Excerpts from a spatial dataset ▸
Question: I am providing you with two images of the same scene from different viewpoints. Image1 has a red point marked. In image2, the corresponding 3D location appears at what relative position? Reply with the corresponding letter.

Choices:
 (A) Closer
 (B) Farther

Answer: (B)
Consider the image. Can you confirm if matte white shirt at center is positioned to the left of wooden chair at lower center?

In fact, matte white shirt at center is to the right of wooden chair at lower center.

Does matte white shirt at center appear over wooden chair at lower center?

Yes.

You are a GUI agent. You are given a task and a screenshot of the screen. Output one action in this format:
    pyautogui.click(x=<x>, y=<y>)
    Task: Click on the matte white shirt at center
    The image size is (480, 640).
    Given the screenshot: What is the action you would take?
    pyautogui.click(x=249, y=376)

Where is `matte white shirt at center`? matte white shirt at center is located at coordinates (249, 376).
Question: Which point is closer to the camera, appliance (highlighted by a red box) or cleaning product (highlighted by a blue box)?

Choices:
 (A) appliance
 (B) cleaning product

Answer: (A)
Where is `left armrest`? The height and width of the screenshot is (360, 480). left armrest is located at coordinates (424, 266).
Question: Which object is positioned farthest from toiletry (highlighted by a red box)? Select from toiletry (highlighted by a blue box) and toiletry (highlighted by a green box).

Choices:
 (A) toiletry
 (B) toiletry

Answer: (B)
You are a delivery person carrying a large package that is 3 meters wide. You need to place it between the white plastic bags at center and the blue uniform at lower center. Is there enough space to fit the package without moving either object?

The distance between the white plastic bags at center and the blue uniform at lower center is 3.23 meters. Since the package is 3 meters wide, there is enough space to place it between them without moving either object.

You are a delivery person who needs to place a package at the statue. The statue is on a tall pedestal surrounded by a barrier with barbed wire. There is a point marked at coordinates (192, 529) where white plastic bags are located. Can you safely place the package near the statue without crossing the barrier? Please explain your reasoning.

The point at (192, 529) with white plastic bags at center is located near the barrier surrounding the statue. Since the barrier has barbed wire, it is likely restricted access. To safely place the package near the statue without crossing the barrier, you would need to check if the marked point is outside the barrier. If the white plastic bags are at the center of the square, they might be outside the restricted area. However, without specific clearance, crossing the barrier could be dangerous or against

WHAT IS ASKED ▸
Copy out all of the items above word for word, keeping every line break as it appears.

OUTPUT FOR THIS TASK ▸
Question: I am providing you with two images of the same scene from different viewpoints. Image1 has a red point marked. In image2, the corresponding 3D location appears at what relative position? Reply with the corresponding letter.

Choices:
 (A) Closer
 (B) Farther

Answer: (B)
Consider the image. Can you confirm if matte white shirt at center is positioned to the left of wooden chair at lower center?

In fact, matte white shirt at center is to the right of wooden chair at lower center.

Does matte white shirt at center appear over wooden chair at lower center?

Yes.

You are a GUI agent. You are given a task and a screenshot of the screen. Output one action in this format:
    pyautogui.click(x=<x>, y=<y>)
    Task: Click on the matte white shirt at center
    The image size is (480, 640).
    Given the screenshot: What is the action you would take?
    pyautogui.click(x=249, y=376)

Where is `matte white shirt at center`? matte white shirt at center is located at coordinates (249, 376).
Question: Which point is closer to the camera, appliance (highlighted by a red box) or cleaning product (highlighted by a blue box)?

Choices:
 (A) appliance
 (B) cleaning product

Answer: (A)
Where is `left armrest`? The height and width of the screenshot is (360, 480). left armrest is located at coordinates (424, 266).
Question: Which object is positioned farthest from toiletry (highlighted by a red box)? Select from toiletry (highlighted by a blue box) and toiletry (highlighted by a green box).

Choices:
 (A) toiletry
 (B) toiletry

Answer: (B)
You are a delivery person carrying a large package that is 3 meters wide. You need to place it between the white plastic bags at center and the blue uniform at lower center. Is there enough space to fit the package without moving either object?

The distance between the white plastic bags at center and the blue uniform at lower center is 3.23 meters. Since the package is 3 meters wide, there is enough space to place it between them without moving either object.

You are a delivery person who needs to place a package at the statue. The statue is on a tall pedestal surrounded by a barrier with barbed wire. There is a point marked at coordinates (192, 529) where white plastic bags are located. Can you safely place the package near the statue without crossing the barrier? Please explain your reasoning.

The point at (192, 529) with white plastic bags at center is located near the barrier surrounding the statue. Since the barrier has barbed wire, it is likely restricted access. To safely place the package near the statue without crossing the barrier, you would need to check if the marked point is outside the barrier. If the white plastic bags are at the center of the square, they might be outside the restricted area. However, without specific clearance, crossing the barrier could be dangerous or against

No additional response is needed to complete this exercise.